> _Task material_
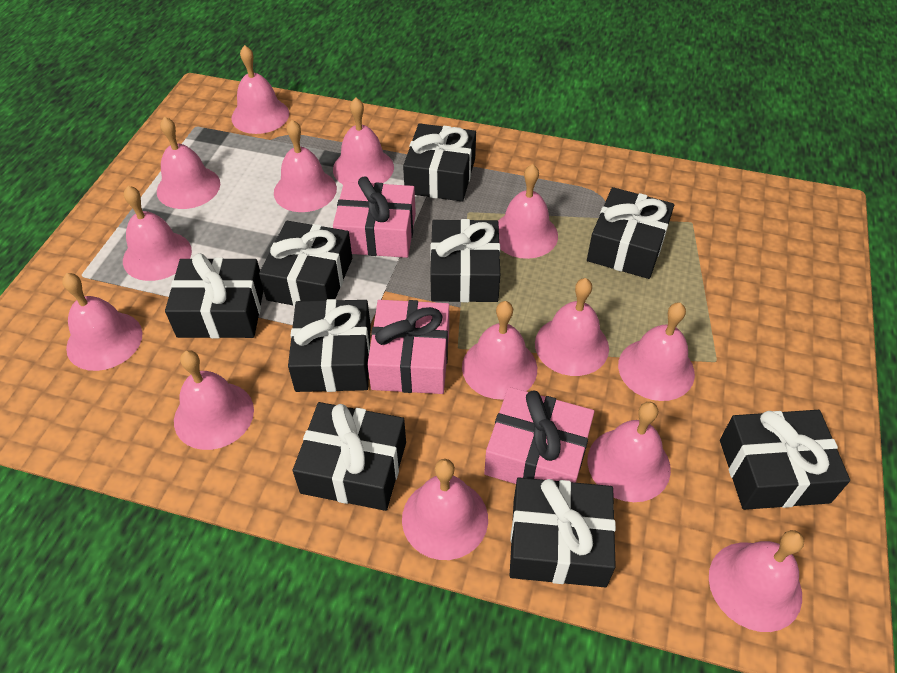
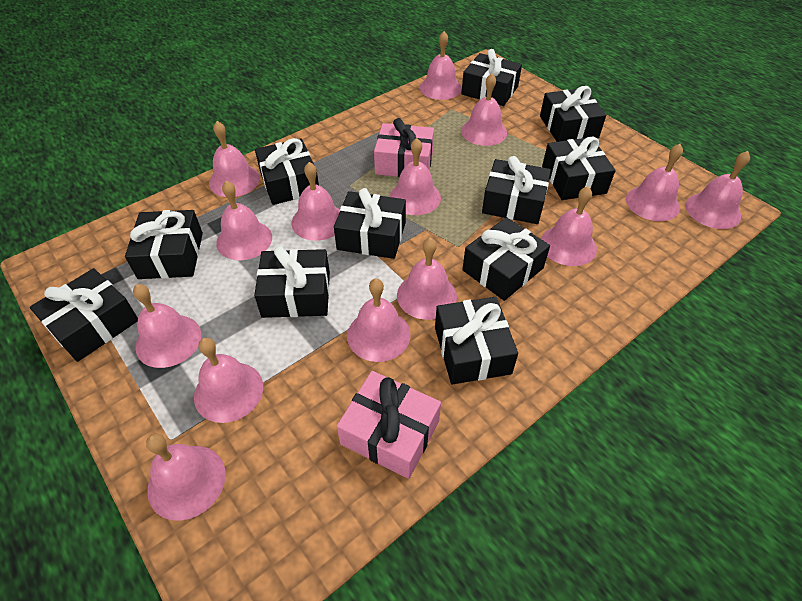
black gift: 9 -> 11
pink gift: 3 -> 2

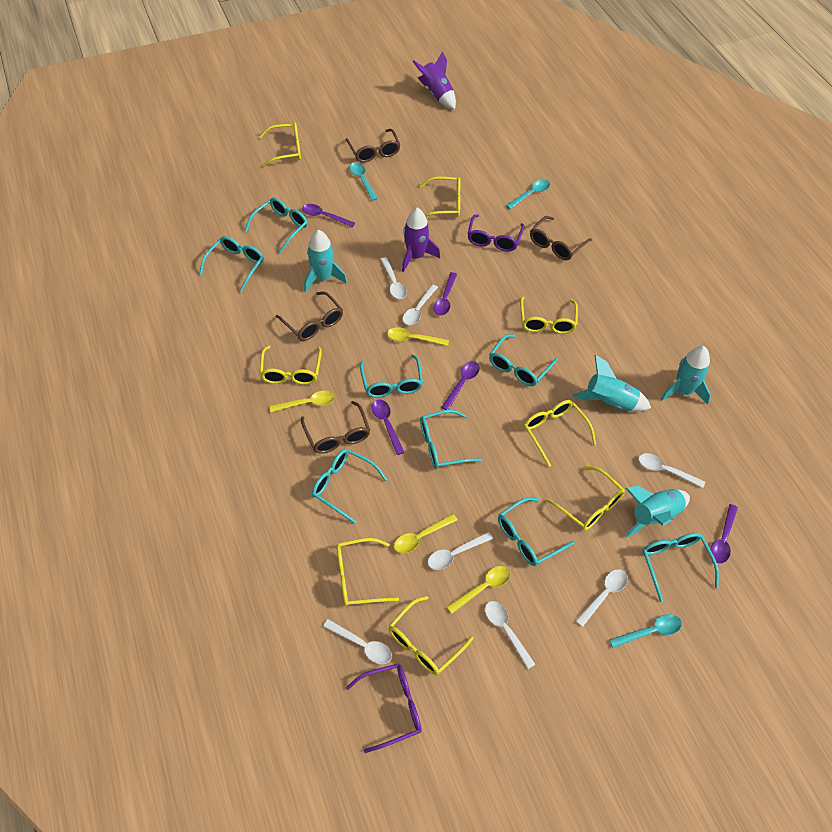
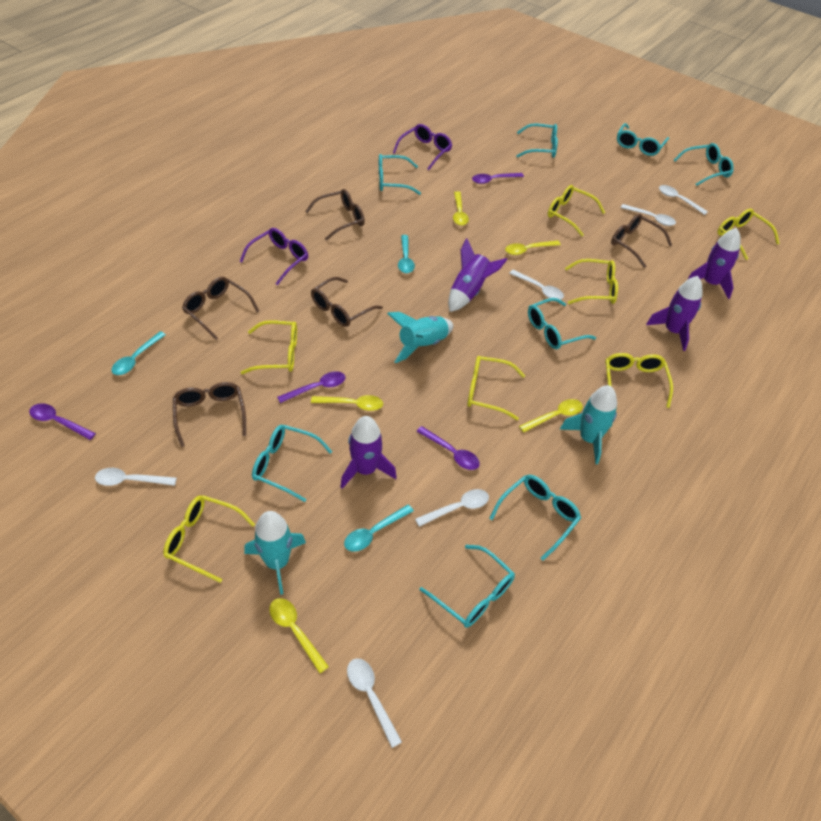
brown glasses: 4 -> 5
purple rocket: 2 -> 4
purple spoon: 5 -> 4
turquoise rocket: 4 -> 3
white spoon: 7 -> 6
yellow glasses: 8 -> 7
yellow spoon: 4 -> 5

> _Required action_
Count the lines in the entries where the string "spoon" appears, and report only the number.

> _Solution to the exercise_
3